--- Provided entries ---
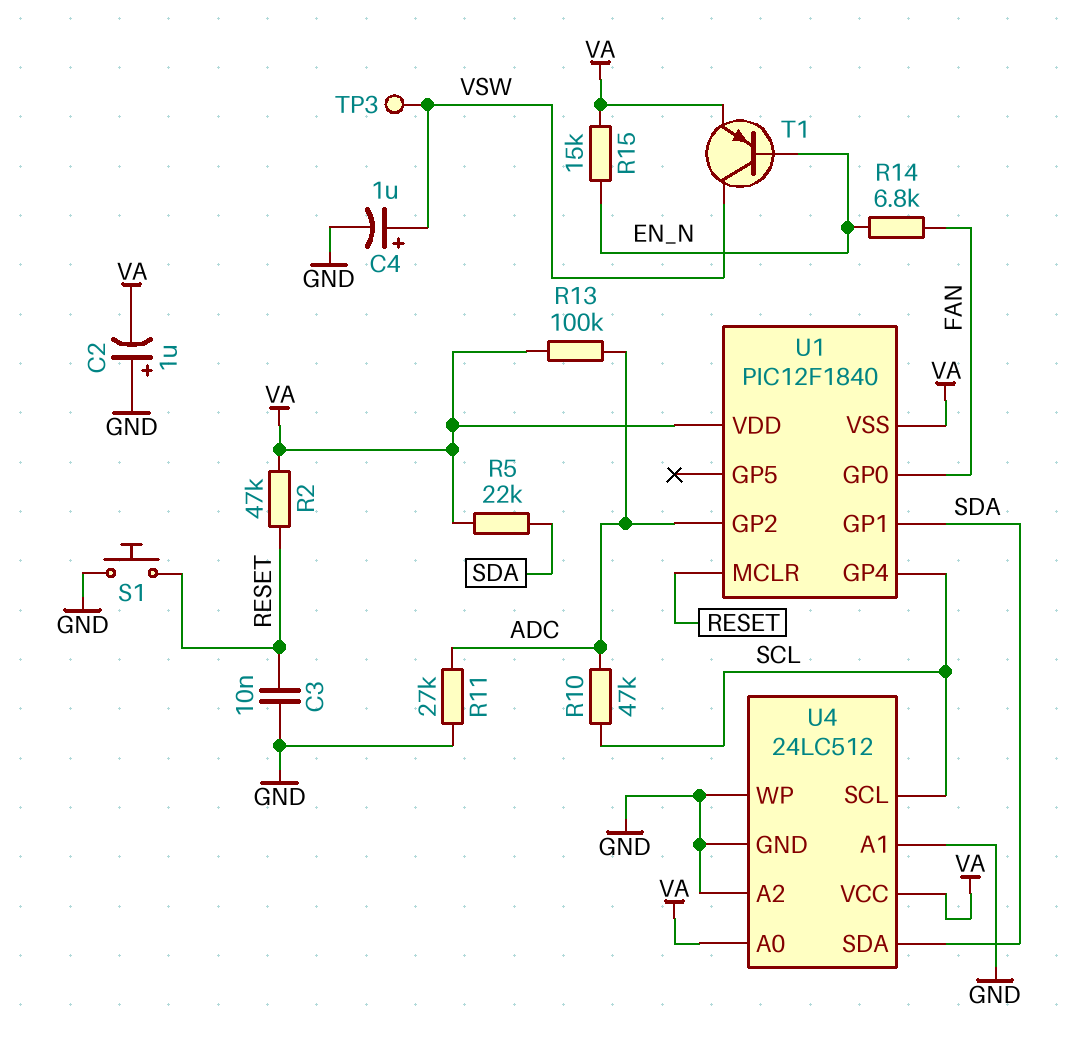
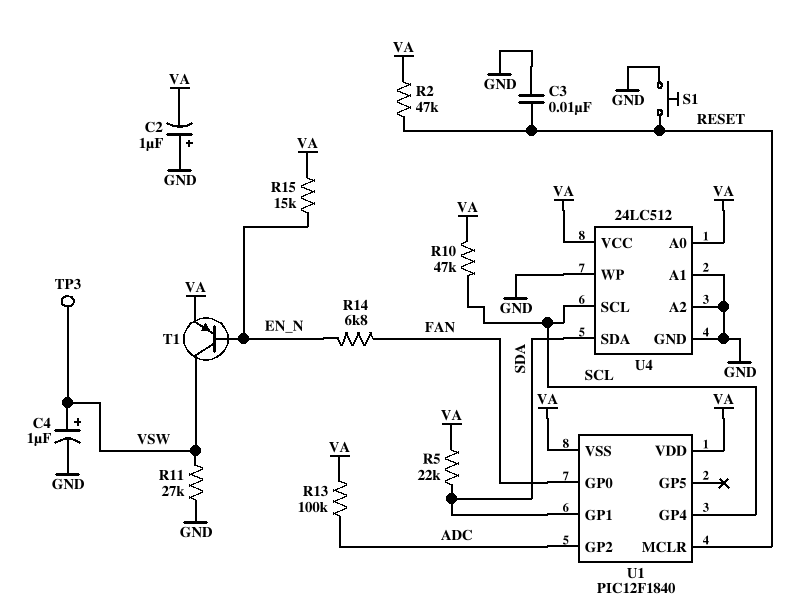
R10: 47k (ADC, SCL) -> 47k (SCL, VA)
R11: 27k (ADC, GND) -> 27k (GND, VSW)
...
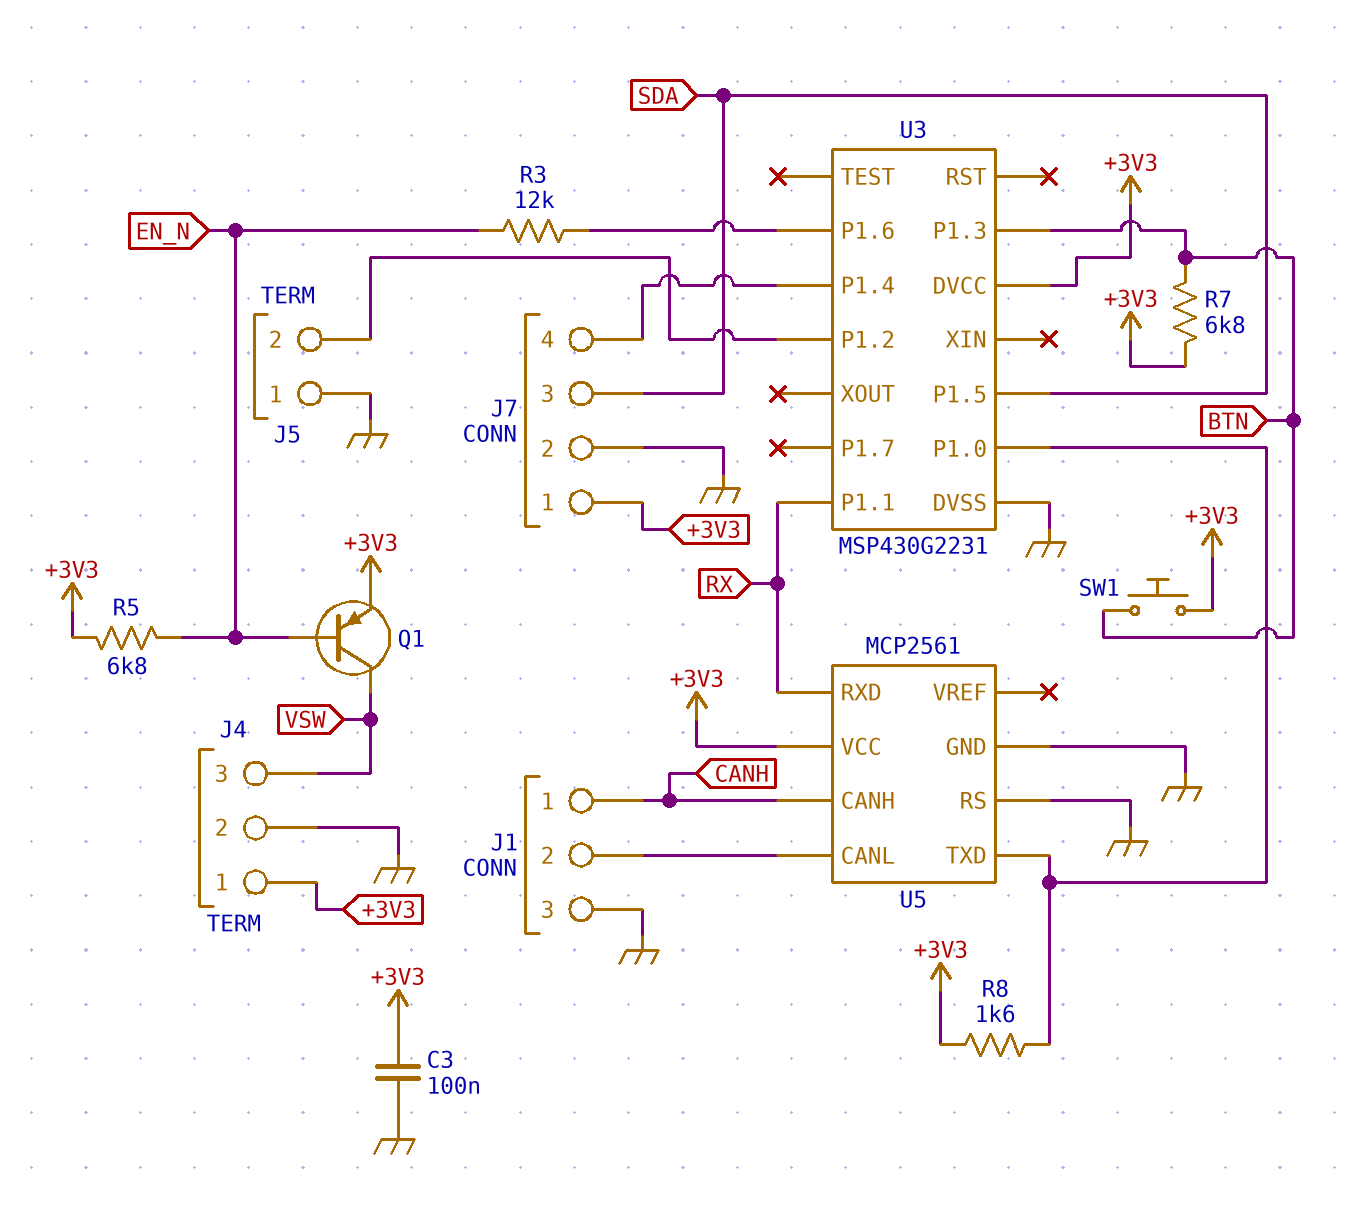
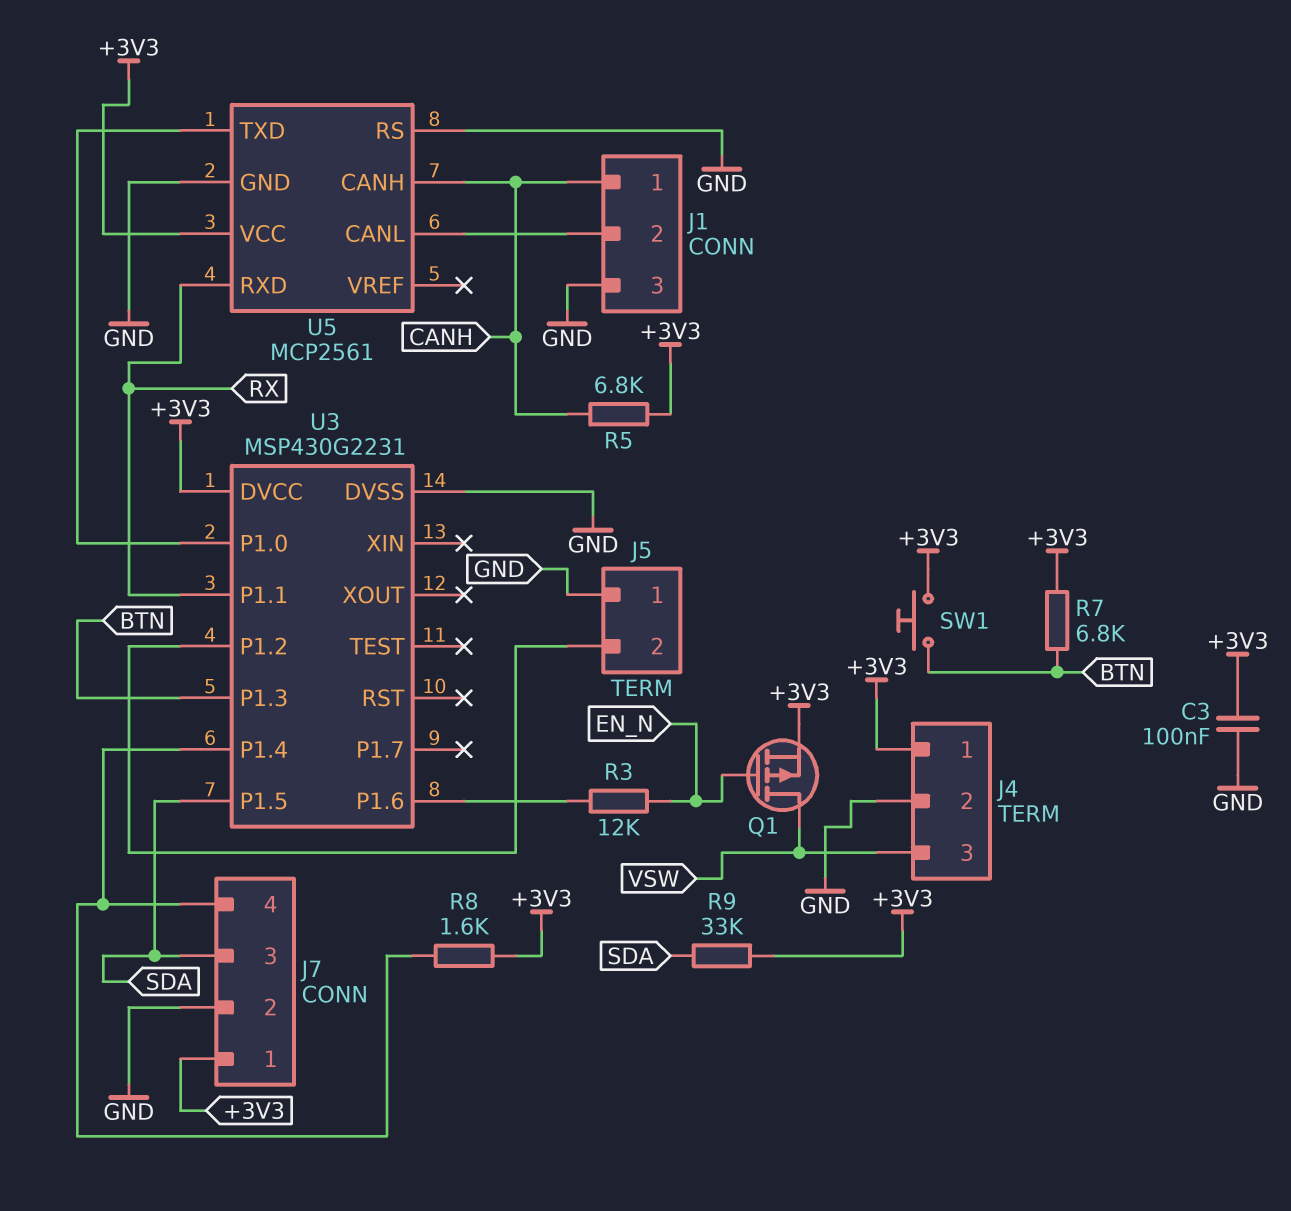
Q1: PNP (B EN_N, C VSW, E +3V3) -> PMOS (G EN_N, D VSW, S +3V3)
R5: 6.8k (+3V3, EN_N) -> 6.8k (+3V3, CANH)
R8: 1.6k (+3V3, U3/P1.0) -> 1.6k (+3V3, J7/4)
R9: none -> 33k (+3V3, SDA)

--- What you will do ---
Looking at the entries above, can you reproduce exactly the lines from the one that holds "R10: 47k (ADC, SCL) -> 47k (SCL, VA)" through the one that holds "R11: 27k (ADC, GND) -> 27k (GND, VSW)", and only those?

--- Expected answer ---
R10: 47k (ADC, SCL) -> 47k (SCL, VA)
R11: 27k (ADC, GND) -> 27k (GND, VSW)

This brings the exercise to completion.